> **Problem description**
Your reply should reproduce each entry exactly and contain no pictures.

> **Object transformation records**
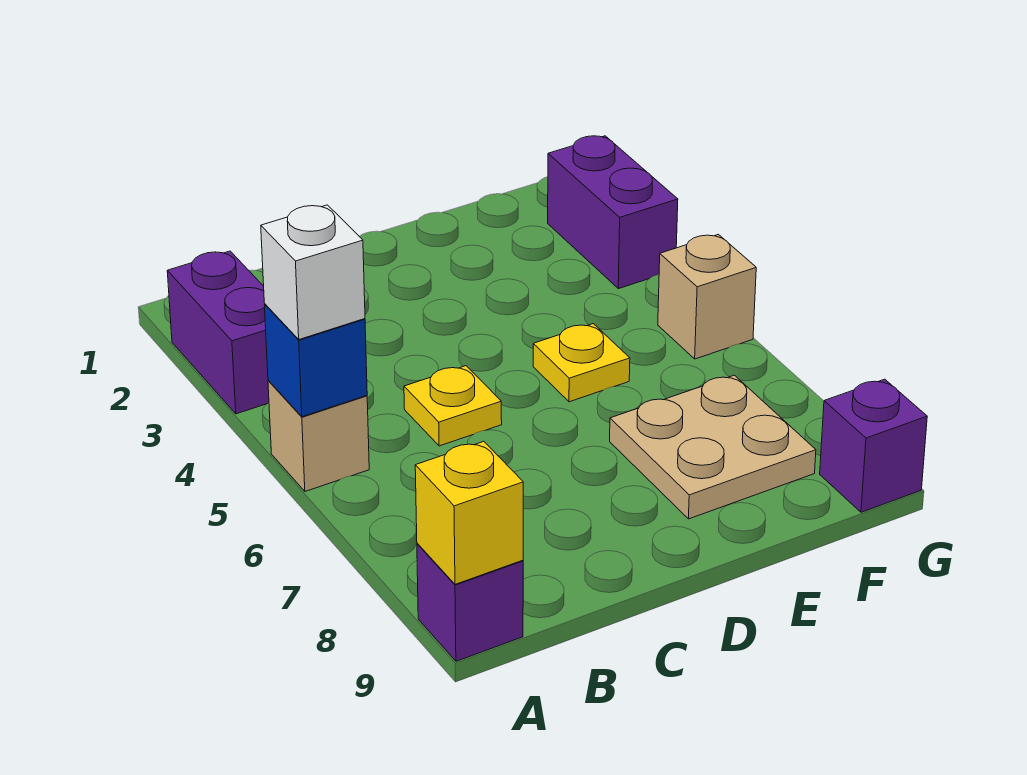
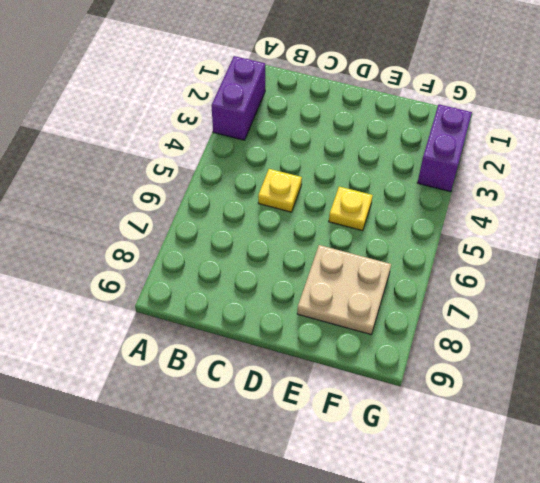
none -> tan brick A5 level 1
none -> purple brick A9 level 1
none -> tan brick G5 level 1

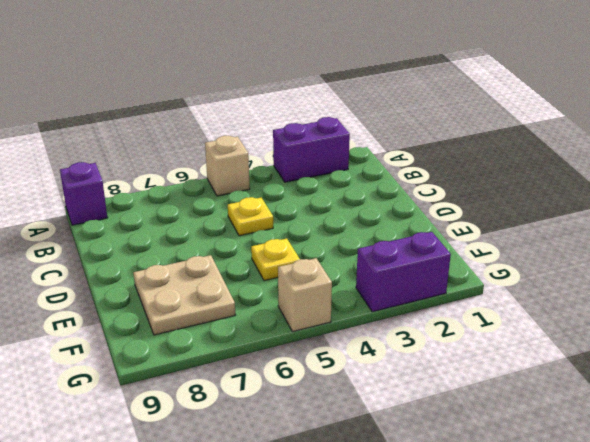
none -> purple brick G9 level 1
none -> blue brick A5 level 2
none -> yellow brick A9 level 2

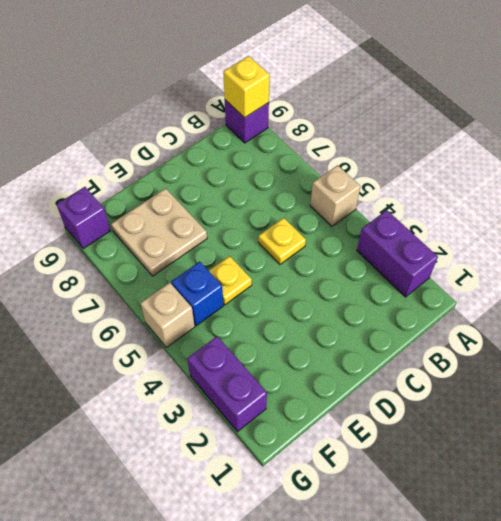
blue brick F5 level 1 -> blue brick A5 level 2
none -> white brick A5 level 3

> **Reply to the exercise**
none -> tan brick A5 level 1
none -> purple brick A9 level 1
none -> tan brick G5 level 1

none -> purple brick G9 level 1
none -> blue brick A5 level 2
none -> yellow brick A9 level 2

blue brick F5 level 1 -> blue brick A5 level 2
none -> white brick A5 level 3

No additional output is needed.